All lines holding the string "plus" should be copied from the data below.

Change detection data
"""

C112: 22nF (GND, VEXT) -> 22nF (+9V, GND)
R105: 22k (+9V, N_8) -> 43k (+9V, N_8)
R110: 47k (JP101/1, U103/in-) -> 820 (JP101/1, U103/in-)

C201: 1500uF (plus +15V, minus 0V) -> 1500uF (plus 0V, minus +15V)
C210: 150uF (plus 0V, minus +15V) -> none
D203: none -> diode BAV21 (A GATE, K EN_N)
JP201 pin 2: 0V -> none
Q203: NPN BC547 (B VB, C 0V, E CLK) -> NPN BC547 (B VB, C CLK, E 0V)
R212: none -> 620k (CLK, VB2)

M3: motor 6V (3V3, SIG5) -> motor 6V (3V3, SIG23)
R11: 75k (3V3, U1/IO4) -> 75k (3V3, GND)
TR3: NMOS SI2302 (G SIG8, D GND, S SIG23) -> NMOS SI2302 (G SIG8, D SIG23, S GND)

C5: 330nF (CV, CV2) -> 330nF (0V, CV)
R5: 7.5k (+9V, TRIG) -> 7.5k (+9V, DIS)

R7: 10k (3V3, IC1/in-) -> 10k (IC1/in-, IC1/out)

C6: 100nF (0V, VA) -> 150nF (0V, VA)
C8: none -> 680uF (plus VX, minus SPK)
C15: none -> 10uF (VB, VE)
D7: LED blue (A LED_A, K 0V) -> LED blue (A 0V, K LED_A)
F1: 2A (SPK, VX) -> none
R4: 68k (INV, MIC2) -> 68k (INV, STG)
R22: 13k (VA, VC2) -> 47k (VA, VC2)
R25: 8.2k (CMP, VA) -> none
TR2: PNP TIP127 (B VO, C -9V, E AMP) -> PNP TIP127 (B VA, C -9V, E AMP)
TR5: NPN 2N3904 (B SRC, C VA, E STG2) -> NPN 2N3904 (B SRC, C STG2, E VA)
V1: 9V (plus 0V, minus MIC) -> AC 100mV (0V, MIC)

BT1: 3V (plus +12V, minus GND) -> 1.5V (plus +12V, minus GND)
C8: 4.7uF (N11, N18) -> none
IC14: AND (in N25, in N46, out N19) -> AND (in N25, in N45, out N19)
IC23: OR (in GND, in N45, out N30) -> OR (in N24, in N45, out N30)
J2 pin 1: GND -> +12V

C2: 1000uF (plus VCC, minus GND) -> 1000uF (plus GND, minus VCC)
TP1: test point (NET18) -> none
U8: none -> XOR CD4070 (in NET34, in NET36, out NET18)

"""

• [EXERCISE RESPONSE]
C201: 1500uF (plus +15V, minus 0V) -> 1500uF (plus 0V, minus +15V)
C210: 150uF (plus 0V, minus +15V) -> none
C8: none -> 680uF (plus VX, minus SPK)
V1: 9V (plus 0V, minus MIC) -> AC 100mV (0V, MIC)
BT1: 3V (plus +12V, minus GND) -> 1.5V (plus +12V, minus GND)
C2: 1000uF (plus VCC, minus GND) -> 1000uF (plus GND, minus VCC)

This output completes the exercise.